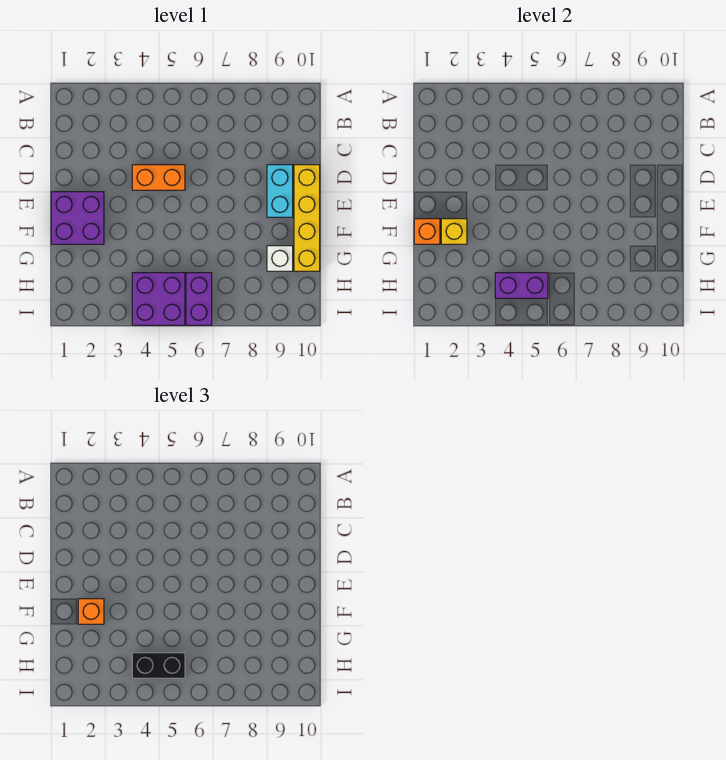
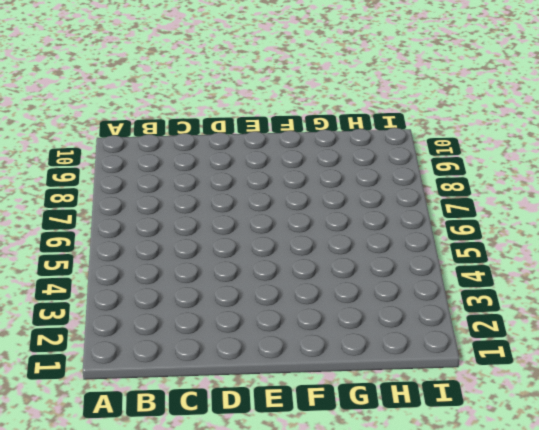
none -> orange brick D4:D5 level 1
none -> cyan brick D9:E9 level 1
none -> yellow brick D10:G10 level 1

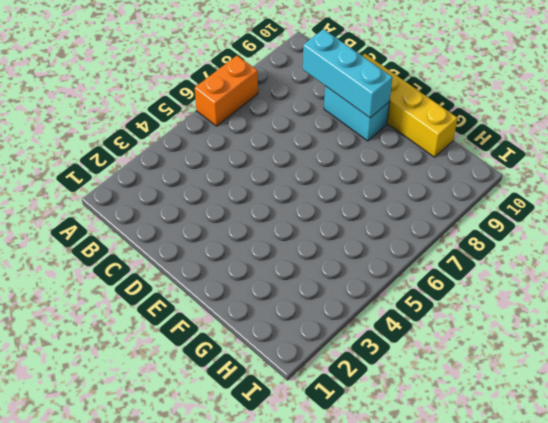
orange brick A6:A7 level 1 -> orange brick D4:D5 level 1
cyan brick C9:E9 level 2 -> none
none -> purple brick E1:F2 level 1
none -> white brick G9 level 1
none -> purple brick H4:I5 level 1

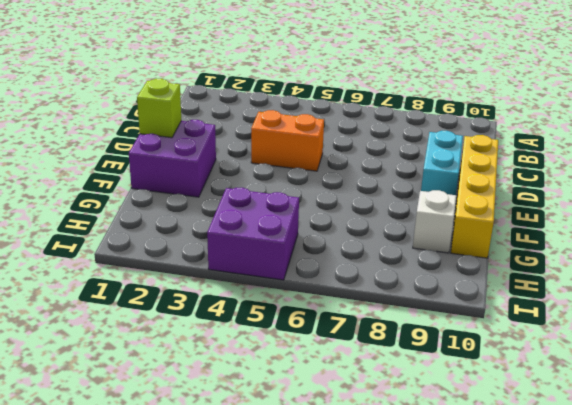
lime brick E1 level 2 -> none
none -> purple brick H6:I6 level 1
none -> orange brick F1 level 2
none -> yellow brick F2 level 2

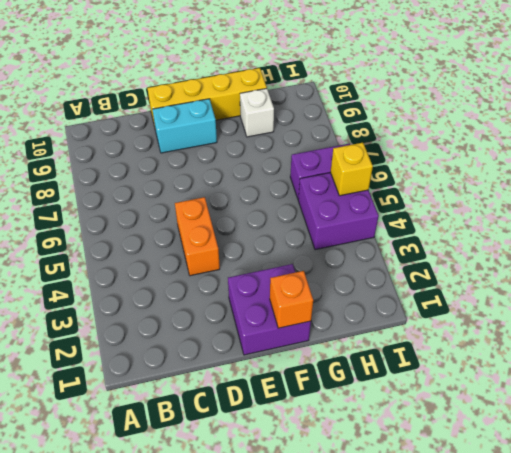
yellow brick I5 level 2 -> yellow brick F2 level 2
none -> purple brick H4:H5 level 2
none -> orange brick F2 level 3
none -> black brick H4:H5 level 3

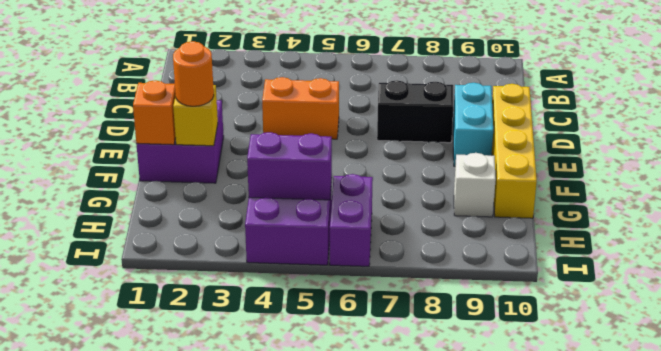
black brick D7:D8 level 1 -> black brick H4:H5 level 3
orange round brick F2 level 3 -> orange brick F2 level 3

+ + + + +

THE TASK:
The line containing "none -> orange brick F2 level 3" and every line after it, up to the last line of the data, should be returned exactly, without the pictures.

TASK RESPONSE:
none -> orange brick F2 level 3
none -> black brick H4:H5 level 3

black brick D7:D8 level 1 -> black brick H4:H5 level 3
orange round brick F2 level 3 -> orange brick F2 level 3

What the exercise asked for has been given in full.